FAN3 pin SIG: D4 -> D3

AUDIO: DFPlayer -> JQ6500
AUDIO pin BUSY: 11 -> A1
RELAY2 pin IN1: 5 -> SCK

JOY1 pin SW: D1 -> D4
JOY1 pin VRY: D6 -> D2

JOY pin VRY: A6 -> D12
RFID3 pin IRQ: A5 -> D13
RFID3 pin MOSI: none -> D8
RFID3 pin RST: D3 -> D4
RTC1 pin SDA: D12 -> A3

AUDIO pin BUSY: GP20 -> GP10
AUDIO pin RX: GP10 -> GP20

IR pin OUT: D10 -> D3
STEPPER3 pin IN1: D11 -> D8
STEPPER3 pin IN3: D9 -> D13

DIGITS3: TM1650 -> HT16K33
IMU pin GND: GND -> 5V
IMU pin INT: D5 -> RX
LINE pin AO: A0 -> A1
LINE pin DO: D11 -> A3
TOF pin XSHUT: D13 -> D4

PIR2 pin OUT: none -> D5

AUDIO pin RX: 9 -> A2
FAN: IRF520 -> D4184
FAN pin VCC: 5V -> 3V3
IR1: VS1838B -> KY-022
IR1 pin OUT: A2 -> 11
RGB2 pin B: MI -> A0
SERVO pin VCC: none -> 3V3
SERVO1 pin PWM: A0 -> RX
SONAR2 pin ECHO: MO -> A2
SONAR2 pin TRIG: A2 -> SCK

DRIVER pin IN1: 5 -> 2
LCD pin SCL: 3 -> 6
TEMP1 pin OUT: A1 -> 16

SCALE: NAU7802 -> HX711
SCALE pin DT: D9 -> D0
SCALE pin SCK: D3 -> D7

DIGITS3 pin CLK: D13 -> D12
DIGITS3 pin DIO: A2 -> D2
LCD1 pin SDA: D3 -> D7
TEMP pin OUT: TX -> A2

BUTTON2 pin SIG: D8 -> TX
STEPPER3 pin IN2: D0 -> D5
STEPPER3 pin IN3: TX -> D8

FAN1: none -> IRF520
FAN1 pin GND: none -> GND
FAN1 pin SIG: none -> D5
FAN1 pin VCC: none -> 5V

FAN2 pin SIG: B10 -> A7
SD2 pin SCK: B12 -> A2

◆ **What you are asked to do**
What is the number of lines in the entries above that hold the string "BUSY"? Please state that number alone.

◆ **Solved problem**
2